Saved data entries:
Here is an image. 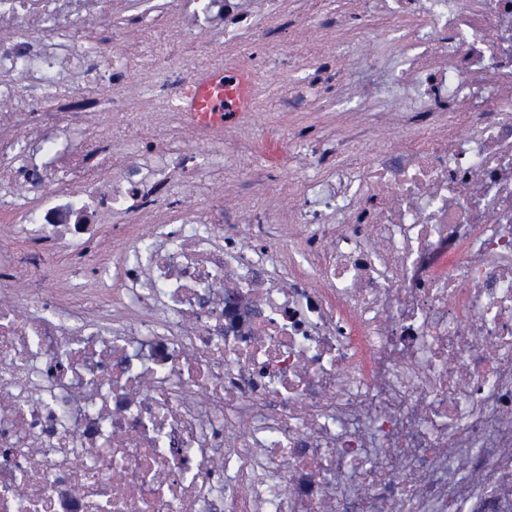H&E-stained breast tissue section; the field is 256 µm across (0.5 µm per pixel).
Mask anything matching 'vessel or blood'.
<instances>
[{"label":"vessel or blood","mask_w":512,"mask_h":512,"mask_svg":"<svg viewBox=\"0 0 512 512\" xmlns=\"http://www.w3.org/2000/svg\"><path fill=\"white\" fill-rule=\"evenodd\" d=\"M248 83L244 72L217 70L199 73L183 96L182 110L192 120L220 126L246 111Z\"/></svg>","instance_id":"b4317fda"}]
</instances>
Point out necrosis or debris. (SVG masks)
<instances>
[{
	"label": "necrosis or debris",
	"mask_w": 512,
	"mask_h": 512,
	"mask_svg": "<svg viewBox=\"0 0 512 512\" xmlns=\"http://www.w3.org/2000/svg\"><path fill=\"white\" fill-rule=\"evenodd\" d=\"M0 223V512H512V0H0ZM251 72L255 87L250 112H246L248 76L232 69L199 73L183 96L181 112L194 121L224 127V132L233 130L243 119L255 124L282 121L286 131H301L308 138L338 128L351 118L349 112H341L342 107L335 112H278L276 101L289 87V74L288 81L281 73L264 75L258 80L255 72ZM258 84H262L265 91H259ZM235 112L244 113L225 125L224 120L227 121Z\"/></svg>",
	"instance_id": "obj_1"
}]
</instances>
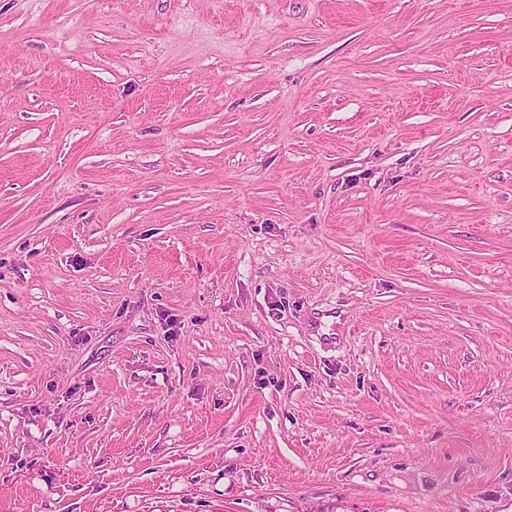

_What is expected_: Output precisely the lines in the material above from the line containing "Mask anything matching 'vessel or blood'." through its last line, and omit pictures.

_Exercise result_:
Mask anything matching 'vessel or blood'.
<instances>
[{"label":"vessel or blood","mask_w":512,"mask_h":512,"mask_svg":"<svg viewBox=\"0 0 512 512\" xmlns=\"http://www.w3.org/2000/svg\"><path fill=\"white\" fill-rule=\"evenodd\" d=\"M248 83L244 72L217 70L199 73L183 96L182 110L192 120L220 126L246 111Z\"/></svg>","instance_id":"b4317fda"}]
</instances>
Point out necrosis or debris. (SVG masks)
<instances>
[{
	"label": "necrosis or debris",
	"mask_w": 512,
	"mask_h": 512,
	"mask_svg": "<svg viewBox=\"0 0 512 512\" xmlns=\"http://www.w3.org/2000/svg\"><path fill=\"white\" fill-rule=\"evenodd\" d=\"M0 223V512H512V0H0ZM251 72L255 87L250 112H246L248 76L232 69L199 73L183 96L181 112L194 121L224 127V132L233 130L243 119L255 124L282 121L286 131H301L308 138L338 128L351 118L349 112H341L342 107L335 112H278L276 101L289 87V74L288 81L281 73L264 75L258 80L255 72ZM258 84H262L265 91H259ZM235 112L244 113L225 125L224 120L227 121Z\"/></svg>",
	"instance_id": "obj_1"
}]
</instances>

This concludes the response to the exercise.